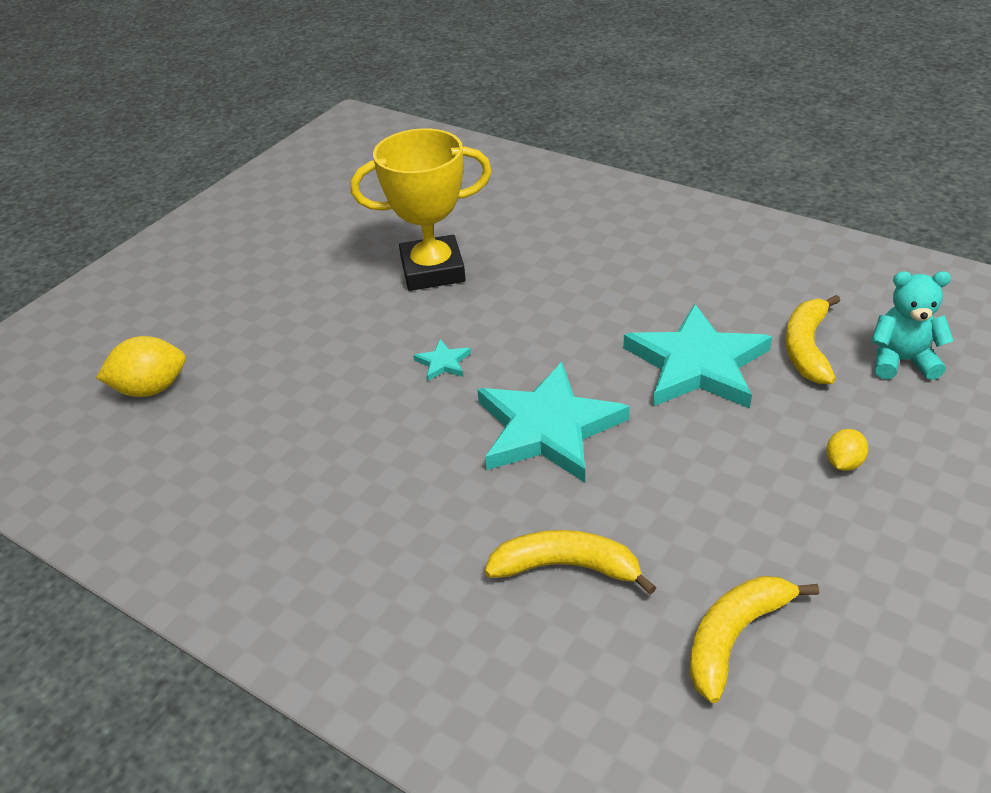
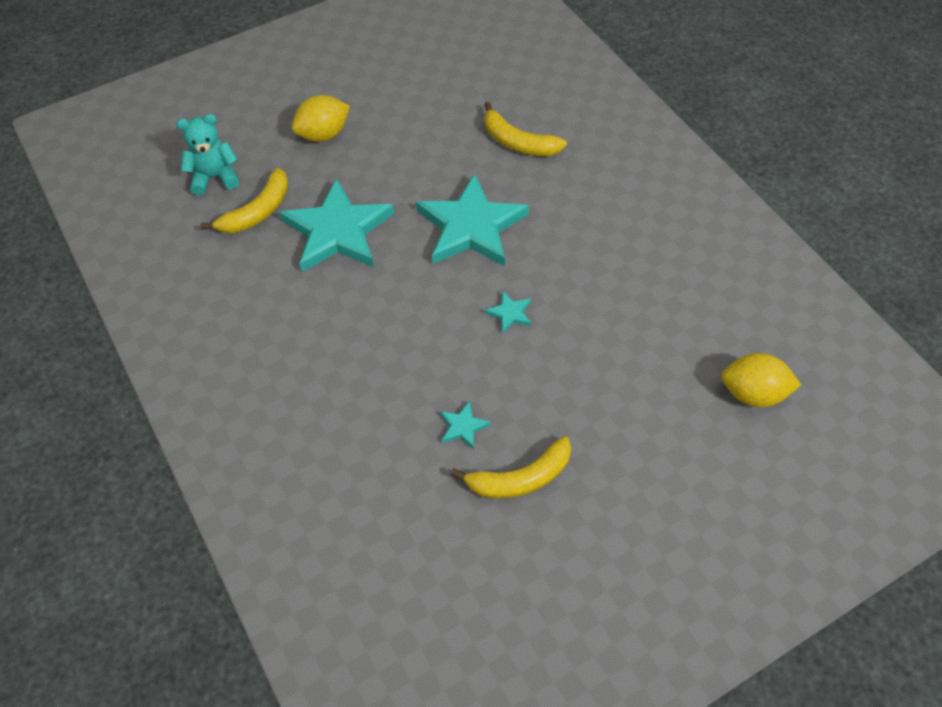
camera: 155 degrees left, 15 degrees up
(432, 270) = (463, 426): yellow trophy -> turquoise star
(734, 637) = (461, 83): yellow banana -> yellow banana (520, 478)
(843, 463) = (323, 134): yellow lemon -> yellow lemon, size x1.77
(901, 361) = (215, 177): turquoise teddy bear -> turquoise teddy bear turned 135 degrees clockwise

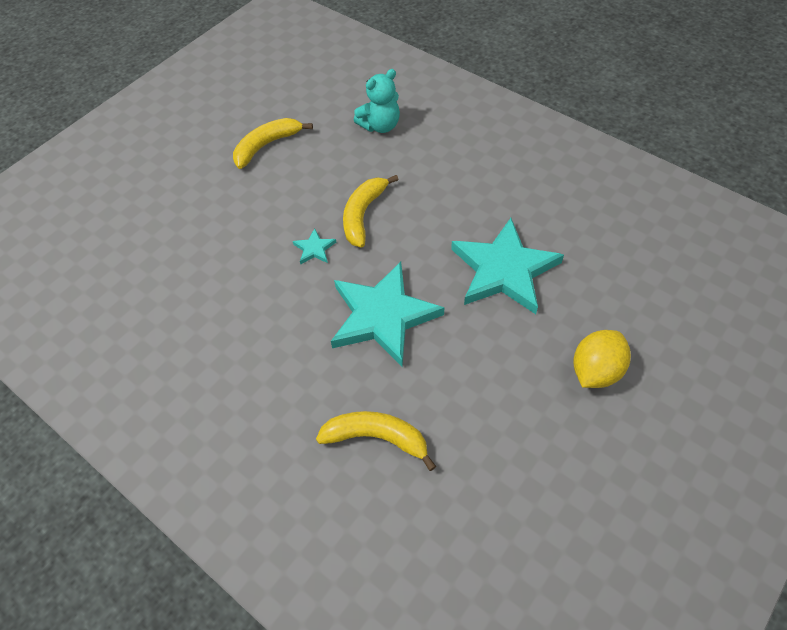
camera: 160 degrees right, 0 degrees up
(215, 177) = (660, 283): turquoise teddy bear -> turquoise teddy bear (380, 125)
(257, 211) = (590, 264): yellow banana -> yellow banana (363, 215)
(463, 426) = (319, 161): turquoise star -> none
(753, 393) = (98, 250): yellow lemon -> none

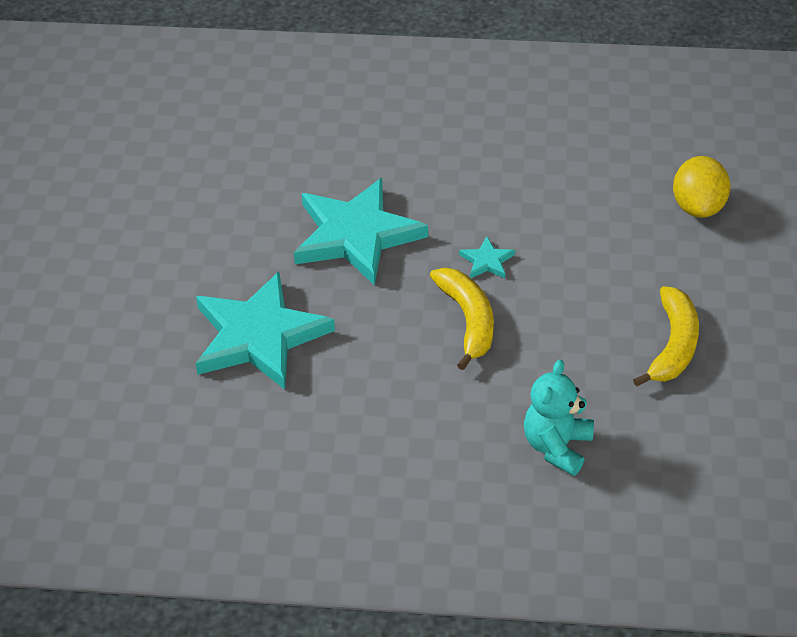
camera: 145 degrees right, 10 degrees down
(376, 437) = (284, 150): yellow banana -> none
(595, 371) = (109, 285): yellow lemon -> yellow lemon (698, 207)

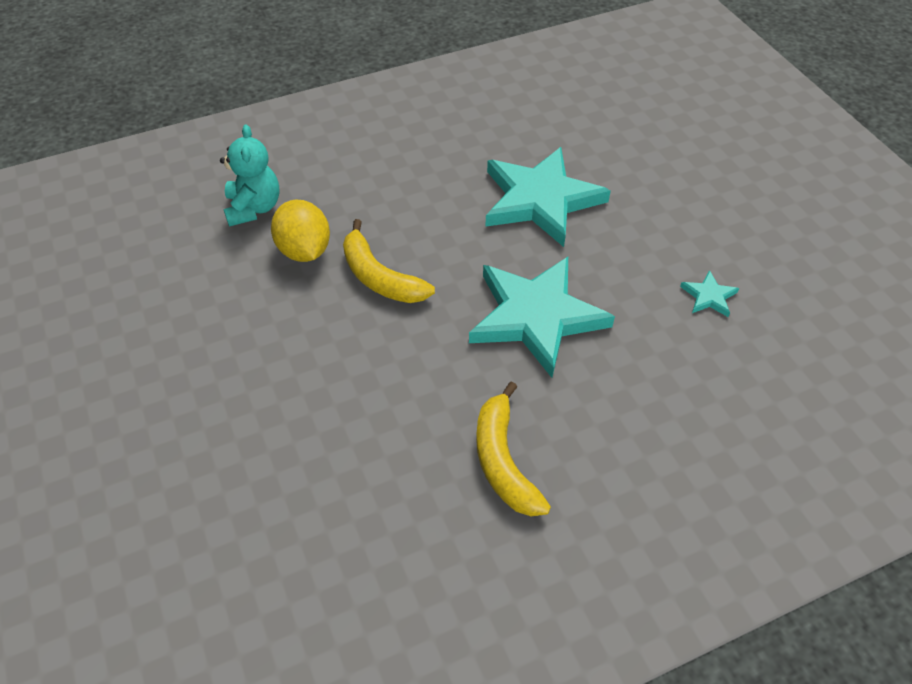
camera: 150 degrees right, 5 degrees up
(487, 261) = (396, 341): turquoise star -> turquoise star (708, 296)
(673, 345) = (181, 326): yellow banana -> yellow banana (503, 461)
(698, 207) = (196, 507): yellow lemon -> yellow lemon (304, 250)

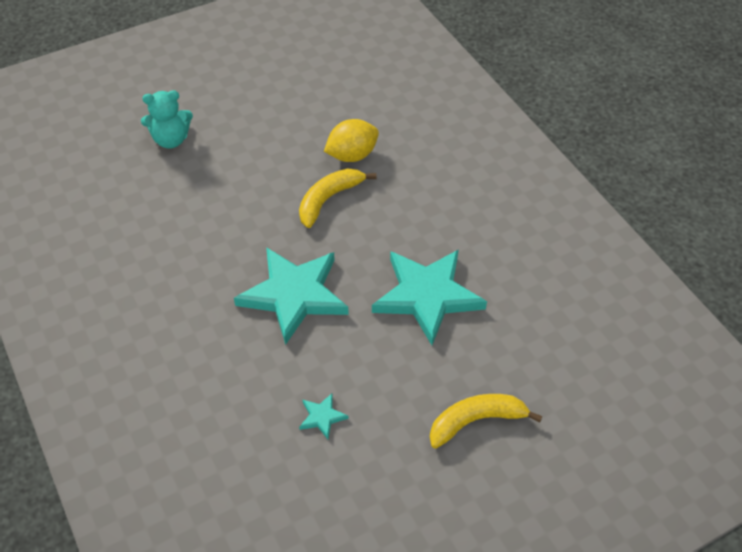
camera: 85 degrees right, 0 degrees up
(254, 208) = (392, 122): turquoise teddy bear -> turquoise teddy bear (171, 140)
(503, 461) = (165, 279): yellow banana -> yellow banana (475, 421)

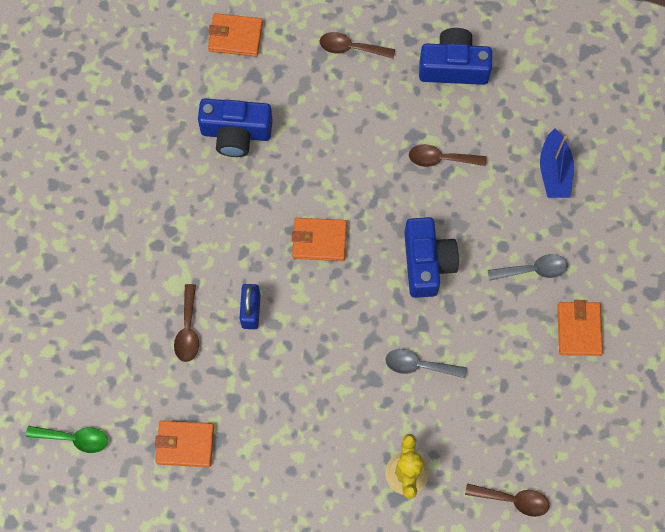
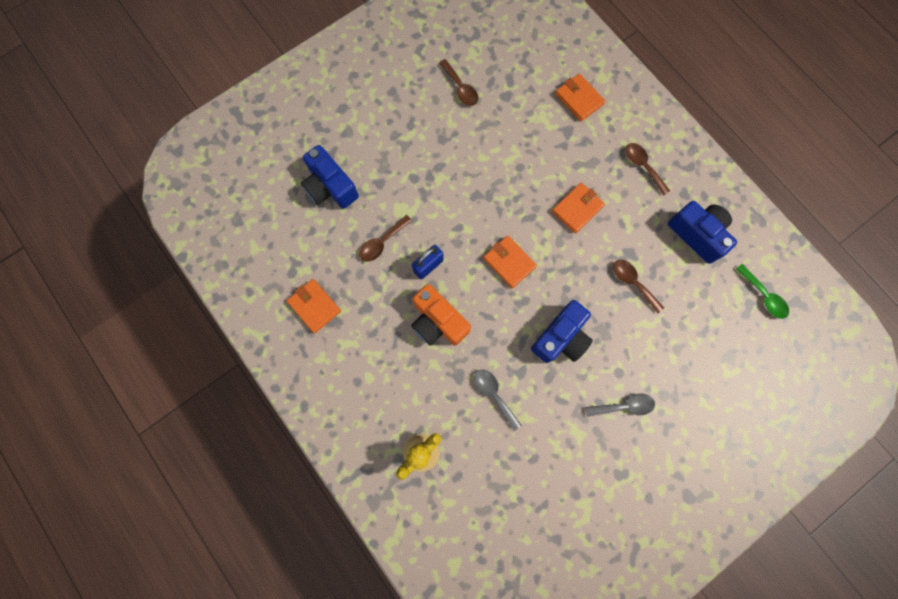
camera: 45 degrees right, 5 degrees up
(74, 438) = (260, 243): green spoon -> green spoon (763, 296)
(236, 133) = (523, 155): blue camera -> blue camera (330, 187)
(309, 351) = (438, 321): none -> orange camera
(513, 500) = (468, 536): brown spoon -> brown spoon (460, 88)
(533, 270) = (624, 406): grey spoon -> grey spoon turned 45 degrees counterclockwise
(554, 171) = (699, 358): blue boat -> none
(579, 329) = (616, 472): orange wallet -> orange wallet (577, 209)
---*---
Exercise: Check the data for the word "blue" and pull out the lines that have it.

Your response:
(236, 133) = (523, 155): blue camera -> blue camera (330, 187)
(554, 171) = (699, 358): blue boat -> none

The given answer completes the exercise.